Using the listing below, print exactly everything from the line with "brown box: 5 -> 4" down to the line with "red goblet: 5 -> 1", both included, and nothing more.

| Extracted material |
⁂
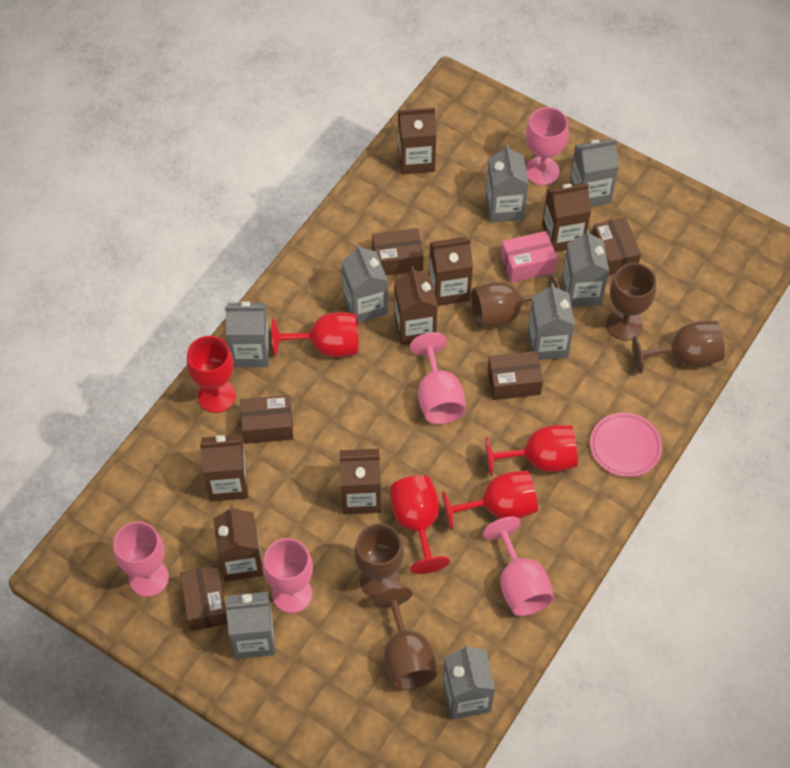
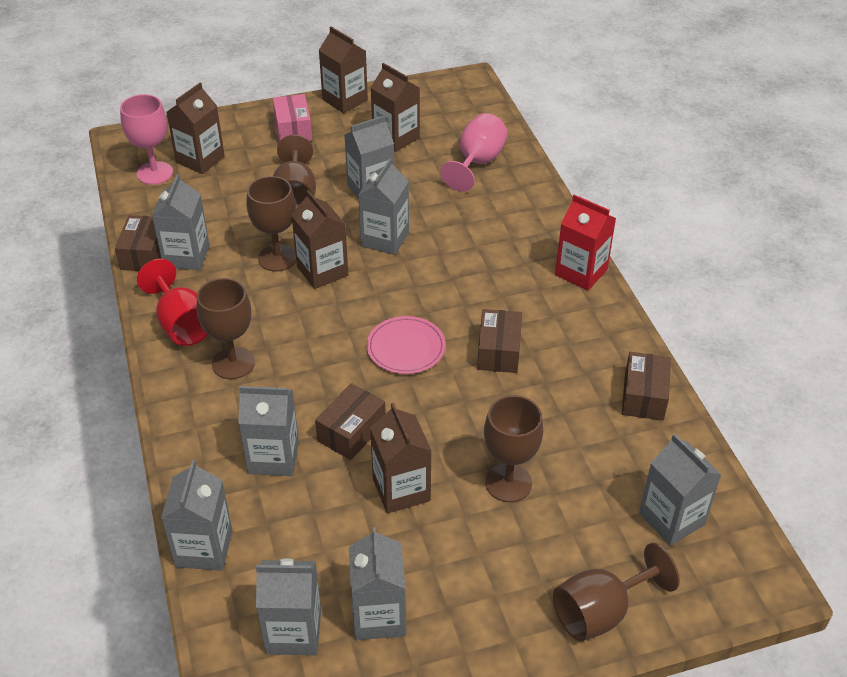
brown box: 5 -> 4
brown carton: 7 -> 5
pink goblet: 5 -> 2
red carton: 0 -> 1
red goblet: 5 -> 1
⁂
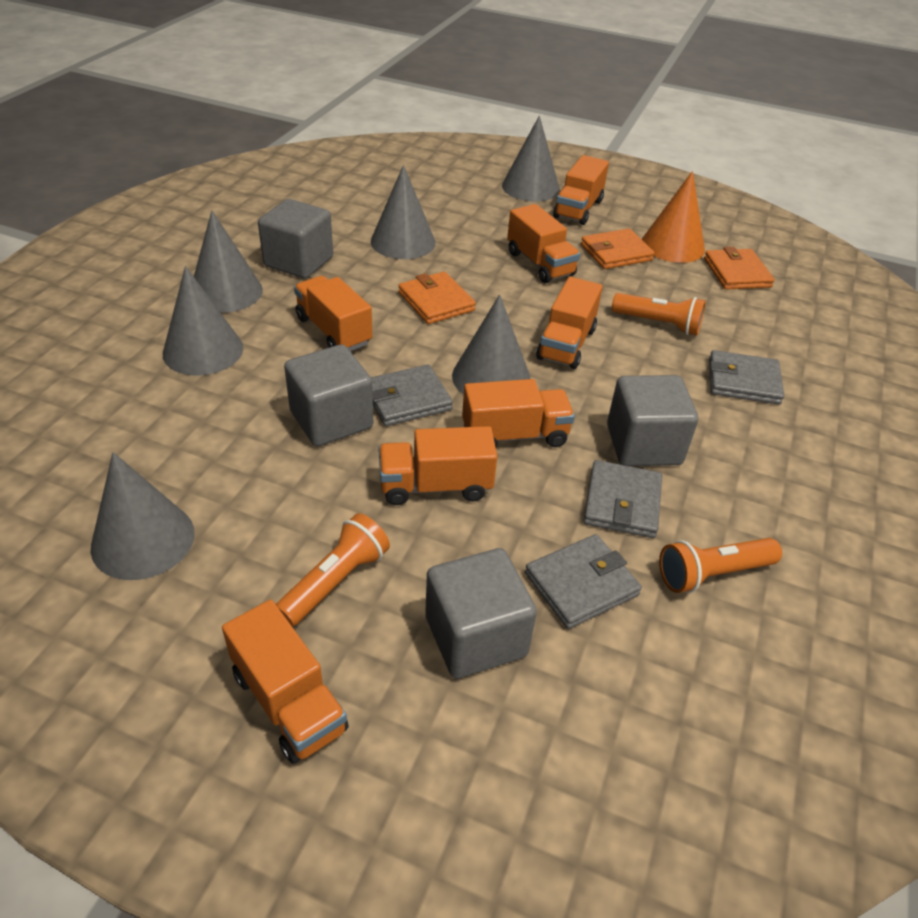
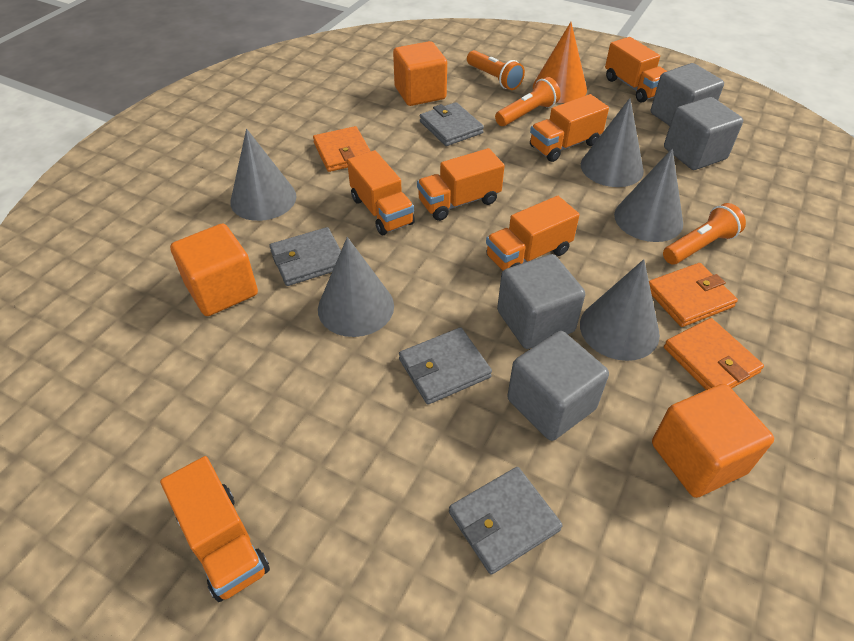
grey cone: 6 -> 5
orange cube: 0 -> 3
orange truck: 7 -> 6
⁂
| Completed exercise |
brown box: 5 -> 4
brown carton: 7 -> 5
pink goblet: 5 -> 2
red carton: 0 -> 1
red goblet: 5 -> 1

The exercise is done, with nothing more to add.